§ Task prompt
Restate the records word for word. Include no pictures.

= = = = = = =

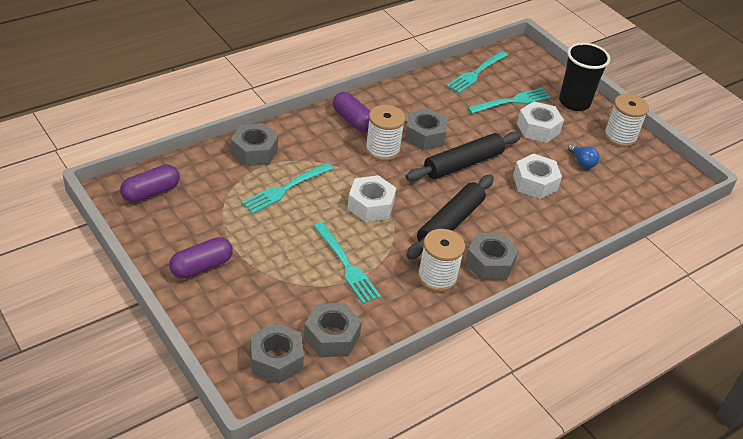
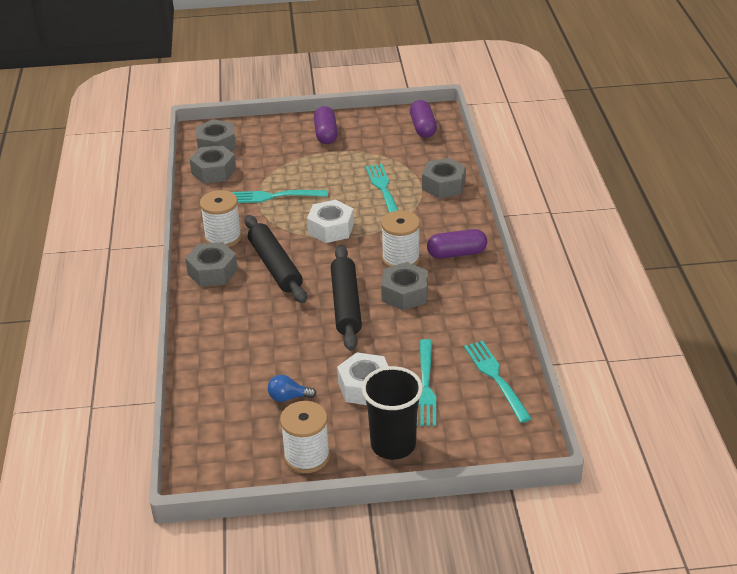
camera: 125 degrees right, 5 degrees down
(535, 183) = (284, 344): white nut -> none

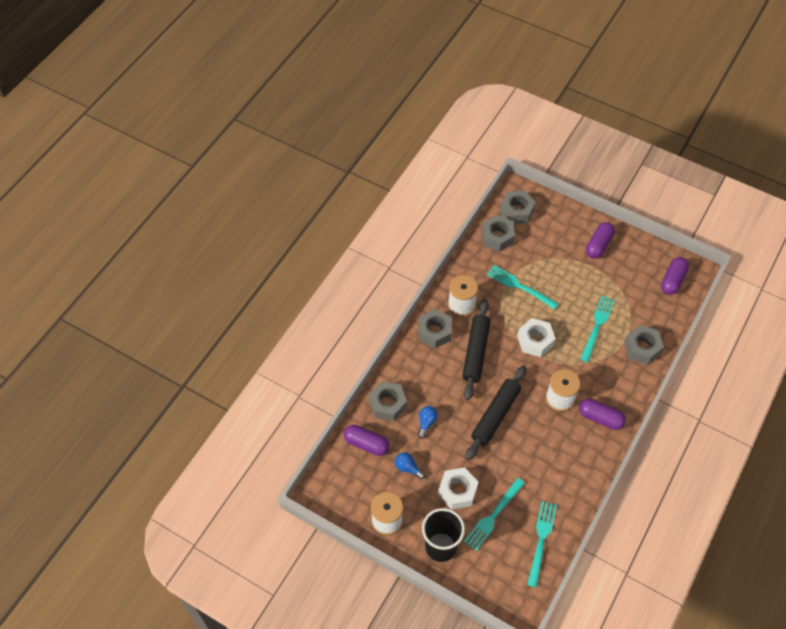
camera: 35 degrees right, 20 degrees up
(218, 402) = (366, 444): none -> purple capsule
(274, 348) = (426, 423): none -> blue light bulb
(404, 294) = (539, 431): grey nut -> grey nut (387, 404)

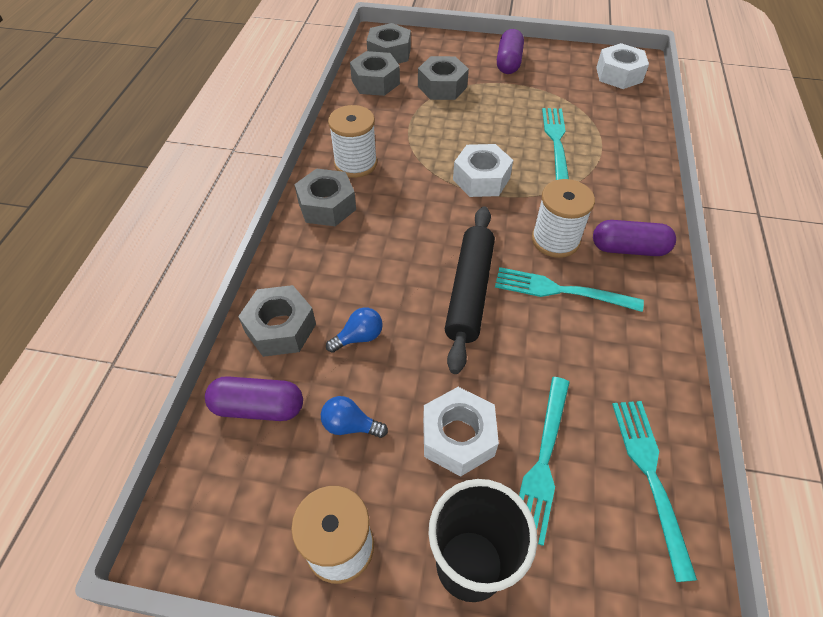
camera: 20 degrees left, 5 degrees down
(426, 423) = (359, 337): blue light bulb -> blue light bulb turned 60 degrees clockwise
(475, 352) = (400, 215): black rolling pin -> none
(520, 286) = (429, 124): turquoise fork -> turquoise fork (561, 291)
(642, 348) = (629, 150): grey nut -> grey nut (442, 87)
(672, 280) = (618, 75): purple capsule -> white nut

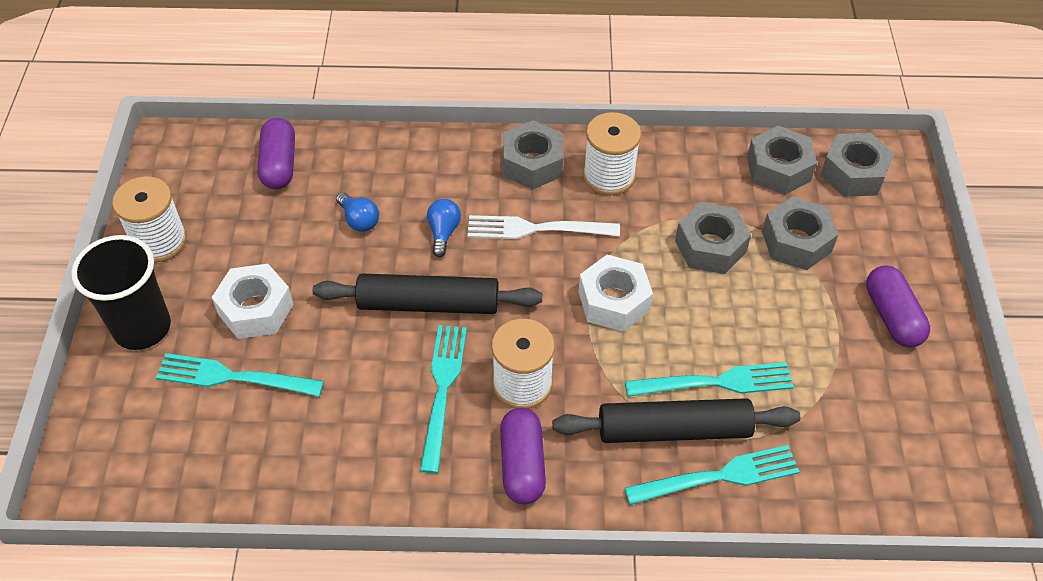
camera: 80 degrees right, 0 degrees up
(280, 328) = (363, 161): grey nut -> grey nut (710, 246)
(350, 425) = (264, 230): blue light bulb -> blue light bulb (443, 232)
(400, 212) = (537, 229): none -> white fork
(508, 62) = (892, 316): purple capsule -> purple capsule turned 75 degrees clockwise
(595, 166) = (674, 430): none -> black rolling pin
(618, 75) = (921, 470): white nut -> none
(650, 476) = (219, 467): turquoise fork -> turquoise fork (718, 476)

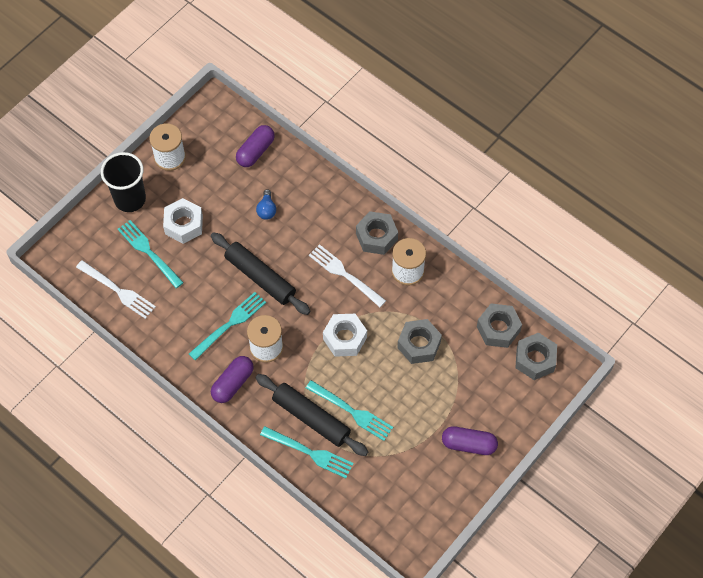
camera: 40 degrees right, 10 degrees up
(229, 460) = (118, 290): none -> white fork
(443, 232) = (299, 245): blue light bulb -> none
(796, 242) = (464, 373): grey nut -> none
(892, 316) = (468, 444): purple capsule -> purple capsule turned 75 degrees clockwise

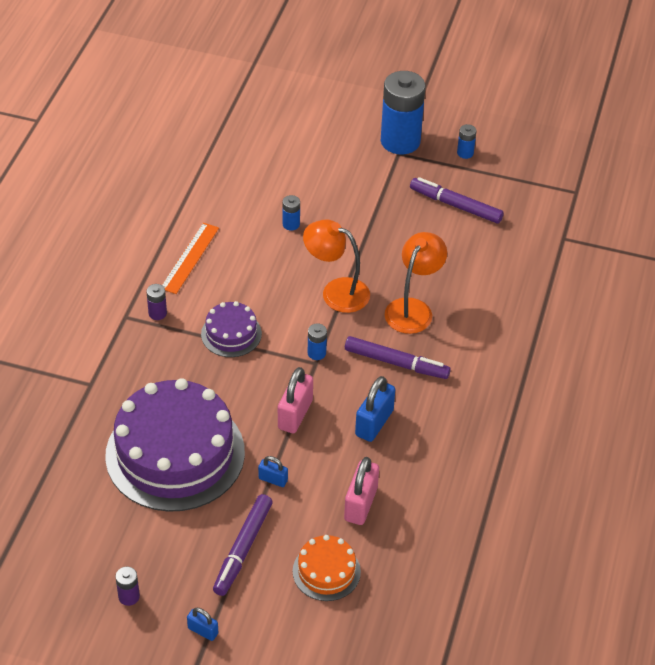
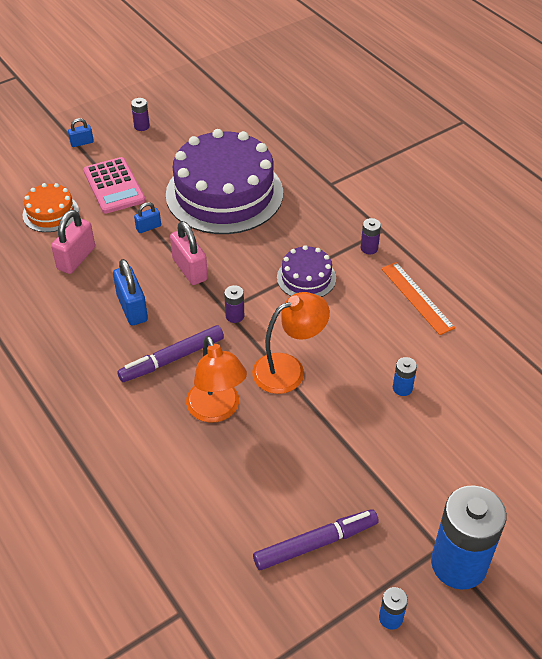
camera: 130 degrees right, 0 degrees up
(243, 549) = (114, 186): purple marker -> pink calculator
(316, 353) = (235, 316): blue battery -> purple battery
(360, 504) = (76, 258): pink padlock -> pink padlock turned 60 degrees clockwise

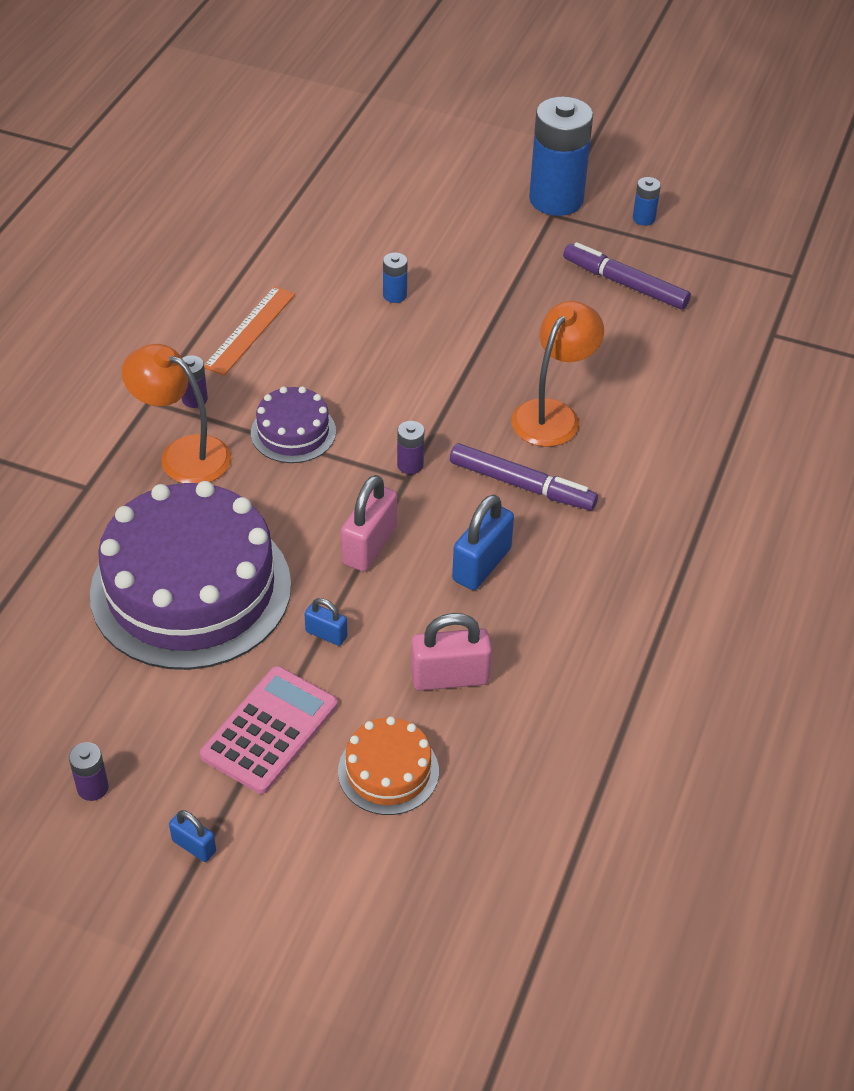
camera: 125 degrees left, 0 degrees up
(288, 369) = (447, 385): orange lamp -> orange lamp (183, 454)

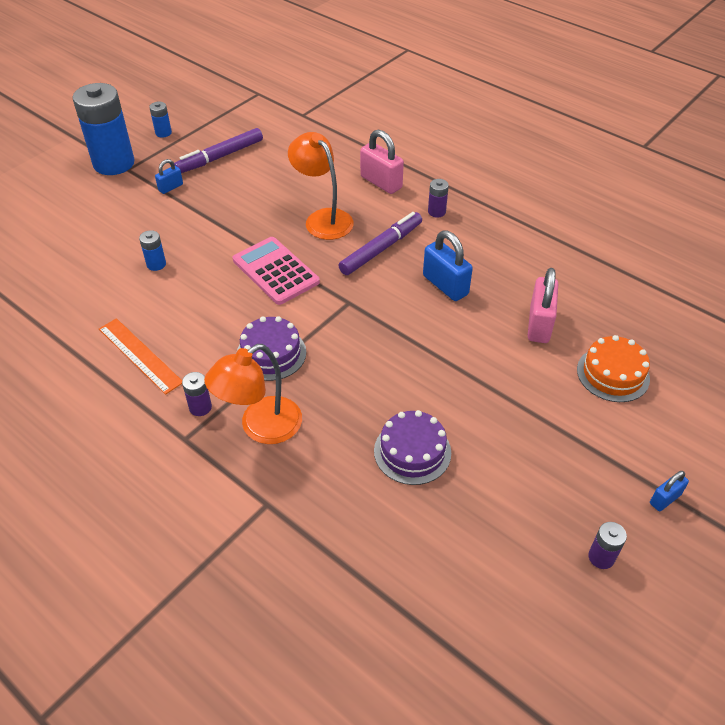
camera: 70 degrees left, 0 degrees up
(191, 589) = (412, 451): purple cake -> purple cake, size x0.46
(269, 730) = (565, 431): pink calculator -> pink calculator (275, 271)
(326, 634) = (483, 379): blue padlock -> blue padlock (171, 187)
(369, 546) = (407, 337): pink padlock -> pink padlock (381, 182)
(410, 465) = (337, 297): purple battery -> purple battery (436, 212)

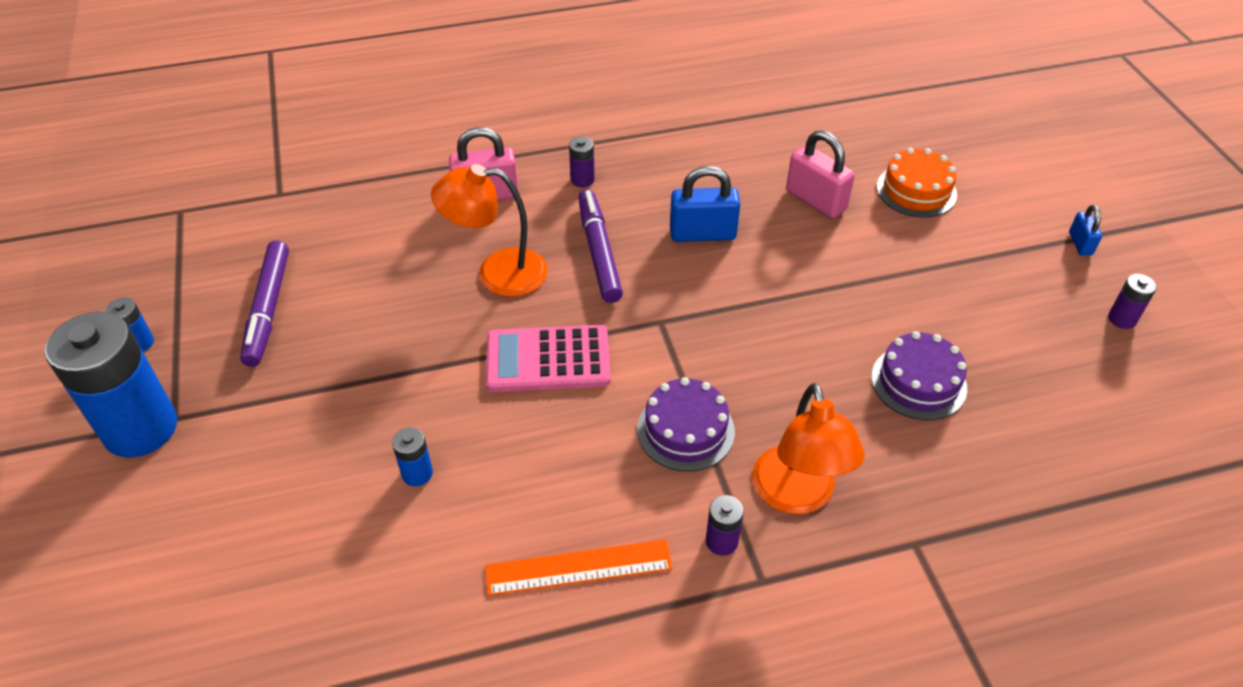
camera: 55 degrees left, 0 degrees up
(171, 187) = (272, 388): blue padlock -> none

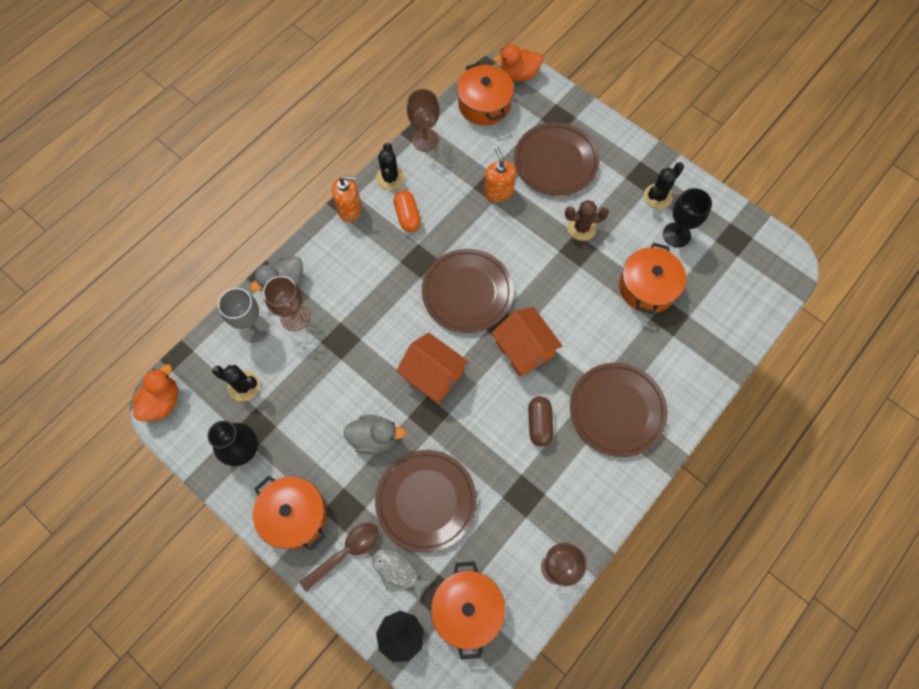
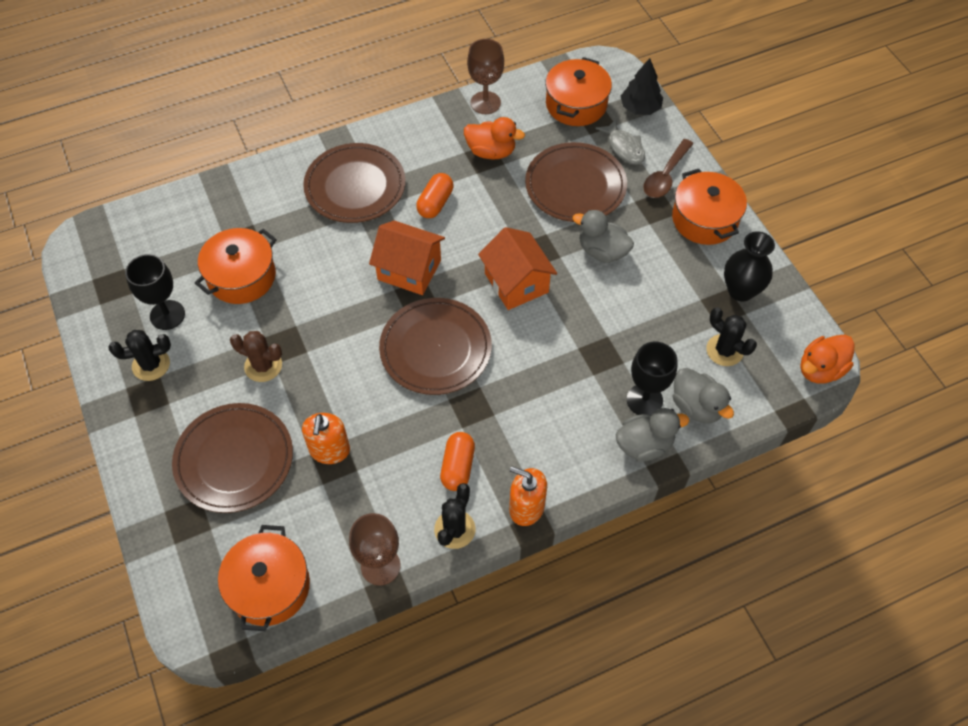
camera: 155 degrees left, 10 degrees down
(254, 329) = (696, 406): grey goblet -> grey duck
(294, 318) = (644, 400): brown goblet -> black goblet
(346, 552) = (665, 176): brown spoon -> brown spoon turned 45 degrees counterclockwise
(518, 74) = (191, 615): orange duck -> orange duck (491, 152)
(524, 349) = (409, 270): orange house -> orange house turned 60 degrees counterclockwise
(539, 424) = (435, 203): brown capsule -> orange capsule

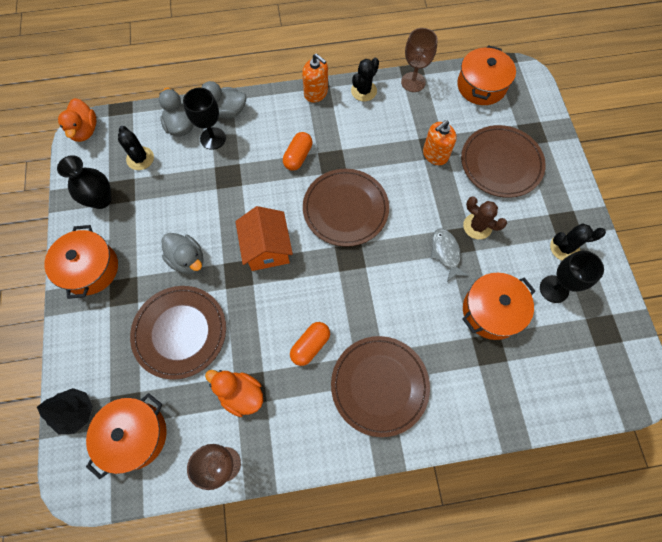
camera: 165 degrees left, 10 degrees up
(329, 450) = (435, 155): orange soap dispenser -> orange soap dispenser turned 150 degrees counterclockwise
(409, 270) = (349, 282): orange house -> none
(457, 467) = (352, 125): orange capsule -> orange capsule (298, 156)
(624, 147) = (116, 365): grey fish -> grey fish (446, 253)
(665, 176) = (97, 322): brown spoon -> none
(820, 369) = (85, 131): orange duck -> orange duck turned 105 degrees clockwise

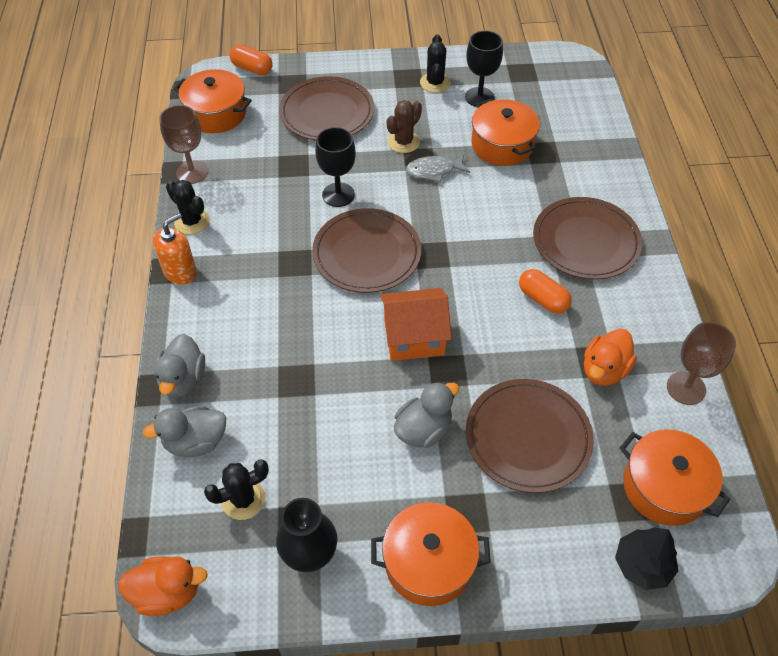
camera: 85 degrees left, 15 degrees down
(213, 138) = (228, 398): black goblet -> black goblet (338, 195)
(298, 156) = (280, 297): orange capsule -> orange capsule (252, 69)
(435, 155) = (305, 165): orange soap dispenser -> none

= = = = = = =

§ Result of the exercise
camera: 125 degrees right, 5 degrees down
(535, 183) = (284, 344): white nut -> none

camera: 35 degrees right, 20 degrees up
(218, 402) = (366, 444): none -> purple capsule
(274, 348) = (426, 423): none -> blue light bulb
(404, 294) = (539, 431): grey nut -> grey nut (387, 404)

camera: 20 degrees left, 5 degrees down
(426, 423) = (359, 337): blue light bulb -> blue light bulb turned 60 degrees clockwise
(475, 352) = (400, 215): black rolling pin -> none
(520, 286) = (429, 124): turquoise fork -> turquoise fork (561, 291)
(642, 348) = (629, 150): grey nut -> grey nut (442, 87)
(672, 280) = (618, 75): purple capsule -> white nut

camera: 80 degrees right, 0 degrees up
(280, 328) = (363, 161): grey nut -> grey nut (710, 246)
(350, 425) = (264, 230): blue light bulb -> blue light bulb (443, 232)
(400, 212) = (537, 229): none -> white fork
(508, 62) = (892, 316): purple capsule -> purple capsule turned 75 degrees clockwise
(595, 166) = (674, 430): none -> black rolling pin
(618, 75) = (921, 470): white nut -> none
(650, 476) = (219, 467): turquoise fork -> turquoise fork (718, 476)

camera: 40 degrees right, 10 degrees up
(229, 460) = (118, 290): none -> white fork
(443, 232) = (299, 245): blue light bulb -> none
(796, 242) = (464, 373): grey nut -> none
(892, 316) = (468, 444): purple capsule -> purple capsule turned 75 degrees clockwise

camera: 130 degrees right, 0 degrees up
(243, 549) = (114, 186): purple marker -> pink calculator
(316, 353) = (235, 316): blue battery -> purple battery
(360, 504) = (76, 258): pink padlock -> pink padlock turned 60 degrees clockwise

camera: 125 degrees left, 0 degrees up
(288, 369) = (447, 385): orange lamp -> orange lamp (183, 454)

camera: 70 degrees left, 0 degrees up
(191, 589) = (412, 451): purple cake -> purple cake, size x0.46
(269, 730) = (565, 431): pink calculator -> pink calculator (275, 271)
(326, 634) = (483, 379): blue padlock -> blue padlock (171, 187)
(369, 546) = (407, 337): pink padlock -> pink padlock (381, 182)
(410, 465) = (337, 297): purple battery -> purple battery (436, 212)

camera: 55 degrees left, 0 degrees up
(171, 187) = (272, 388): blue padlock -> none

camera: 155 degrees left, 10 degrees down
(254, 329) = (696, 406): grey goblet -> grey duck
(294, 318) = (644, 400): brown goblet -> black goblet
(346, 552) = (665, 176): brown spoon -> brown spoon turned 45 degrees counterclockwise
(518, 74) = (191, 615): orange duck -> orange duck (491, 152)
(524, 349) = (409, 270): orange house -> orange house turned 60 degrees counterclockwise
(539, 424) = (435, 203): brown capsule -> orange capsule

camera: 165 degrees left, 10 degrees up
(329, 450) = (435, 155): orange soap dispenser -> orange soap dispenser turned 150 degrees counterclockwise
(409, 270) = (349, 282): orange house -> none
(457, 467) = (352, 125): orange capsule -> orange capsule (298, 156)
(624, 147) = (116, 365): grey fish -> grey fish (446, 253)
(665, 176) = (97, 322): brown spoon -> none
(820, 369) = (85, 131): orange duck -> orange duck turned 105 degrees clockwise

camera: 85 degrees left, 15 degrees down
(213, 138) = (228, 398): black goblet -> black goblet (338, 195)
(298, 156) = (280, 297): orange capsule -> orange capsule (252, 69)
(435, 155) = (305, 165): orange soap dispenser -> none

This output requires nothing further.